Brief ::
Across the whole listing, how many lines hold the word "right"? Reply with the number by itself.

------------------------------

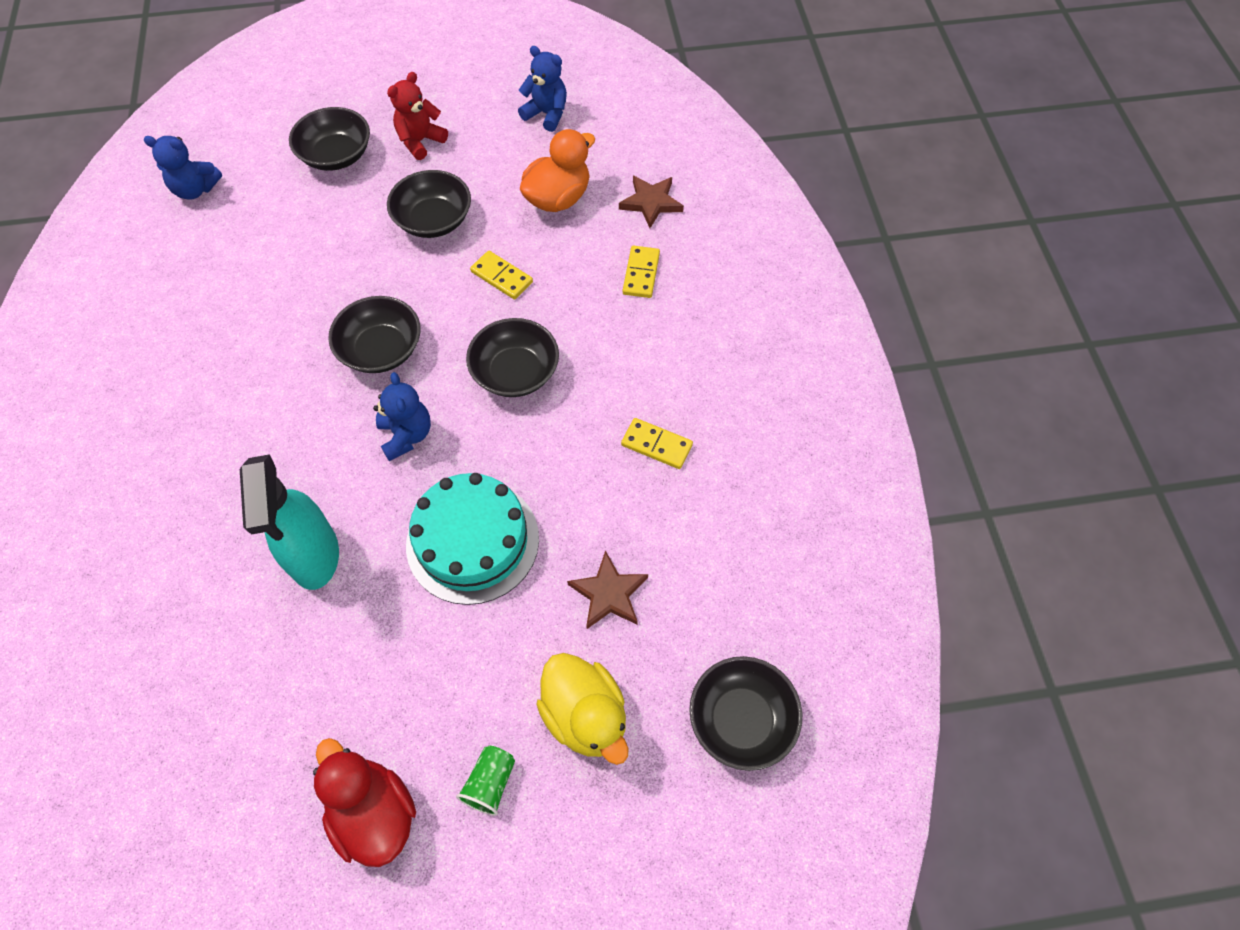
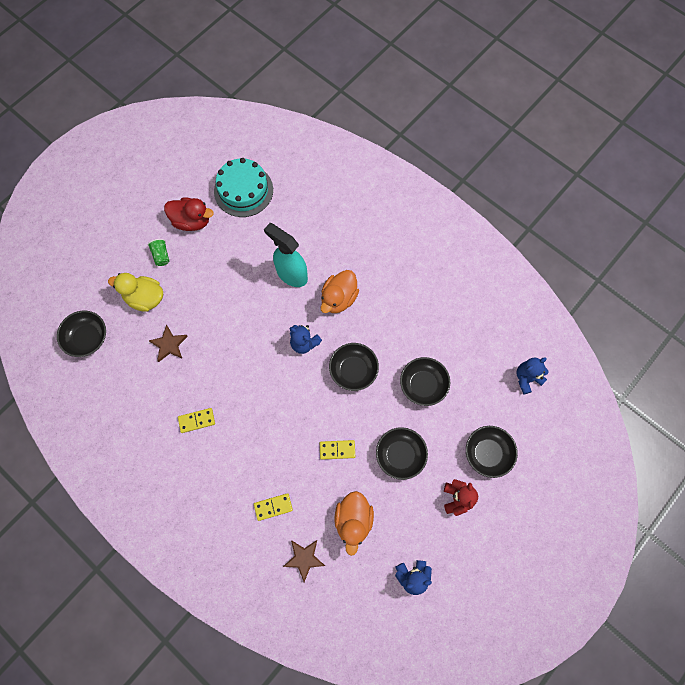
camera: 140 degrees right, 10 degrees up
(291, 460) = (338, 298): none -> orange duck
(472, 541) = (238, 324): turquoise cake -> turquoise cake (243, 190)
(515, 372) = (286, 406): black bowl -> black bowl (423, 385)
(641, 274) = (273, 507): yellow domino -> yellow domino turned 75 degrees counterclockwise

------------------------------

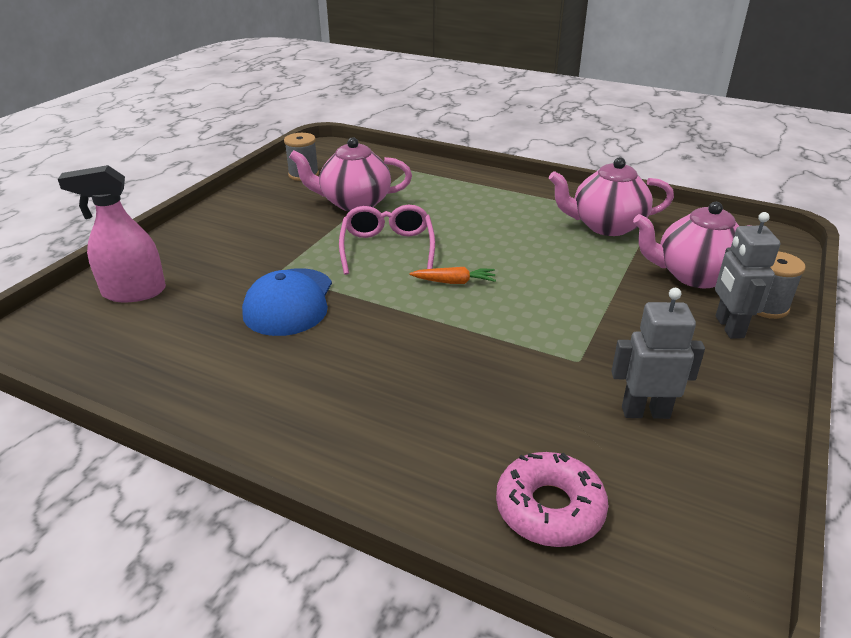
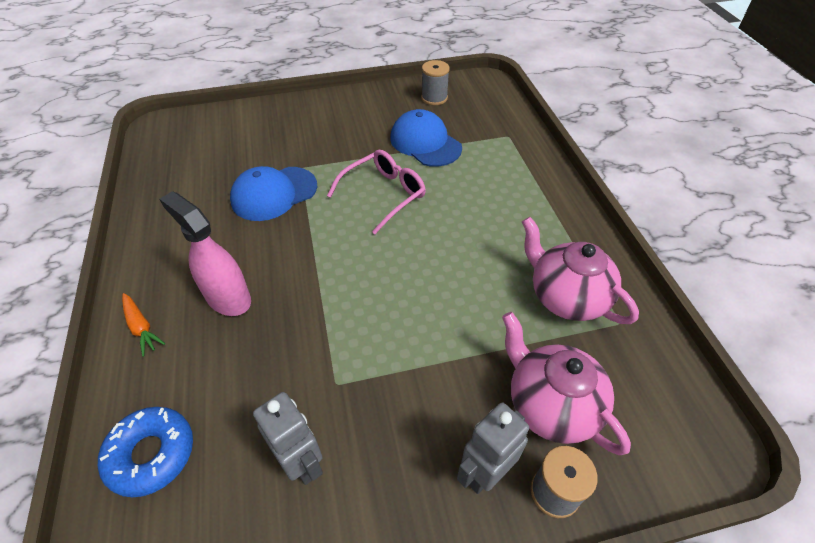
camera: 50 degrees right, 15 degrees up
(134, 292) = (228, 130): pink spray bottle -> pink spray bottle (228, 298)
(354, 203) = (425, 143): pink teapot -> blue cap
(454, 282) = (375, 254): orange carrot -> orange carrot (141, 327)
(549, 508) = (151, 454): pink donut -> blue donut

------------------------------

Answer below ::
2